(PROMPT) Take every line of the material below that includes the string "plate" and copy it out.

▽

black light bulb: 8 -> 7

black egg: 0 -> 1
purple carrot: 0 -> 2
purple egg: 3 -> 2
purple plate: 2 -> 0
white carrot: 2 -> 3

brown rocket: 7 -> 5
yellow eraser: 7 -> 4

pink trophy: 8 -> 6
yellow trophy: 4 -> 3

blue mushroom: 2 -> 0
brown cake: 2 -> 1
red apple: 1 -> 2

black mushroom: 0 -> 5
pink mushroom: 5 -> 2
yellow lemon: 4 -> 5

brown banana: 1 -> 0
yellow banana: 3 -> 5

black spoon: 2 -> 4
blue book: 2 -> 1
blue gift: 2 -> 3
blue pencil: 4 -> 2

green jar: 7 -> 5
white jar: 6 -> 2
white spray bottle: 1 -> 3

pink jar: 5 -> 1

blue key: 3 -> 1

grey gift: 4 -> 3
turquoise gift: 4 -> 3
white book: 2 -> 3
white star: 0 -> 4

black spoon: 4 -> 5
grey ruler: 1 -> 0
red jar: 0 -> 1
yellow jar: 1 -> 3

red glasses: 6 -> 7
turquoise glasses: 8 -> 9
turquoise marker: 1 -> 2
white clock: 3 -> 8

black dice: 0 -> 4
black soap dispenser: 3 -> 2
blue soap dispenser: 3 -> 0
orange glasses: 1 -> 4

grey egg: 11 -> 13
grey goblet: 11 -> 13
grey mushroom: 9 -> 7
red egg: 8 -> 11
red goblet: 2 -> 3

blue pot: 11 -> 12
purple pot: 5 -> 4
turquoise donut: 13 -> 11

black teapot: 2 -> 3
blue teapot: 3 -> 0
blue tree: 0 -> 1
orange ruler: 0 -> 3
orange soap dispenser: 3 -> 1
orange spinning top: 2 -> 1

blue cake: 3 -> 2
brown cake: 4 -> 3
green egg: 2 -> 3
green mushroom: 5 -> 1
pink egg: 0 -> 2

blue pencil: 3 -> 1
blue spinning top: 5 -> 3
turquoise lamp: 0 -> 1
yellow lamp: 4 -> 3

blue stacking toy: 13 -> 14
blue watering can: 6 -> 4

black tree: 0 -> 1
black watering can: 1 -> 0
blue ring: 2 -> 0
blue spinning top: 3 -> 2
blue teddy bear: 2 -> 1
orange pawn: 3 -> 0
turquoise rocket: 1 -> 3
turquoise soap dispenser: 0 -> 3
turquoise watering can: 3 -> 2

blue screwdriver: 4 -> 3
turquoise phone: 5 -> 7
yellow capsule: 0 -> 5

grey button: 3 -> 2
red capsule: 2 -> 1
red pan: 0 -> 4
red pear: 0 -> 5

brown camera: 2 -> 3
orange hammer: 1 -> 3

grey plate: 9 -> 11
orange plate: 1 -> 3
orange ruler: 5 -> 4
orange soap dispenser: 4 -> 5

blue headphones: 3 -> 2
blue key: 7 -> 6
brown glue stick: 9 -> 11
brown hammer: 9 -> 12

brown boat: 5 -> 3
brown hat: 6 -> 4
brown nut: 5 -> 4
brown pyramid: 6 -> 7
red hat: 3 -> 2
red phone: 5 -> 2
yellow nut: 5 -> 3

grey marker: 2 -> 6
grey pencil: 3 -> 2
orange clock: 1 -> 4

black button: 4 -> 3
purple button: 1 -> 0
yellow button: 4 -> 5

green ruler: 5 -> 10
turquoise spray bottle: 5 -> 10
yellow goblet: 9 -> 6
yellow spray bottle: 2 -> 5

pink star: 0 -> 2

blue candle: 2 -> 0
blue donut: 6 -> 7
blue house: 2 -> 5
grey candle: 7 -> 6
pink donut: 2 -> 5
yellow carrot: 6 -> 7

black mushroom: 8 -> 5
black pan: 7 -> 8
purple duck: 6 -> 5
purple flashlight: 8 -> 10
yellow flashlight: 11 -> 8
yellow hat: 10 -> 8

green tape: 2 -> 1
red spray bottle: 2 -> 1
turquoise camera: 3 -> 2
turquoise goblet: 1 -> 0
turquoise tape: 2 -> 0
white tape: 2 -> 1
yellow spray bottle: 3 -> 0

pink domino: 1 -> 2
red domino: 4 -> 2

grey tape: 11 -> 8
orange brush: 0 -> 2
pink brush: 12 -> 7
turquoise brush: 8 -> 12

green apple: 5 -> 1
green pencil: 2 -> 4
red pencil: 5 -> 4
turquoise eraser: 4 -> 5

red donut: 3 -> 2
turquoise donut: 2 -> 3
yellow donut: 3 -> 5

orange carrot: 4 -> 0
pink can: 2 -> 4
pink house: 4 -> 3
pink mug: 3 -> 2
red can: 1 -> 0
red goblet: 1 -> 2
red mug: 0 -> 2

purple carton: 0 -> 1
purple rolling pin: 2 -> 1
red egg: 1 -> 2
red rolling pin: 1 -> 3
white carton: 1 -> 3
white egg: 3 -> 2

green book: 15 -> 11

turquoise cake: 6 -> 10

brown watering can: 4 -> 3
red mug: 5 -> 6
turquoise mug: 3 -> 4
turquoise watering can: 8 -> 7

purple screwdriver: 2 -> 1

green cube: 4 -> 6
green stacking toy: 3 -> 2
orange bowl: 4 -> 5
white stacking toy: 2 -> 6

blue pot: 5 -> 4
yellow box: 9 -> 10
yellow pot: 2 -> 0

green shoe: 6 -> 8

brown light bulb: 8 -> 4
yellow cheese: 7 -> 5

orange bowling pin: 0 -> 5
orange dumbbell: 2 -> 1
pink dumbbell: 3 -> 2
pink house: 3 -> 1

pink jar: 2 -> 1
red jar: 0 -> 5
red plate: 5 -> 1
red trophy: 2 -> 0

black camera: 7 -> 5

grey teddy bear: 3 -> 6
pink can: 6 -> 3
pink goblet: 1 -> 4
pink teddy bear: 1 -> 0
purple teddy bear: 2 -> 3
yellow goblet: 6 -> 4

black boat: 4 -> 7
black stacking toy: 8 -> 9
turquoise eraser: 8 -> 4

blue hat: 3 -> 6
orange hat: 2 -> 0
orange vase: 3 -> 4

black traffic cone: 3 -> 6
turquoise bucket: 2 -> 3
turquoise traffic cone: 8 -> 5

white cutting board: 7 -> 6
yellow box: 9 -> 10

△

(EXERCISE OUTPUT)
purple plate: 2 -> 0
grey plate: 9 -> 11
orange plate: 1 -> 3
red plate: 5 -> 1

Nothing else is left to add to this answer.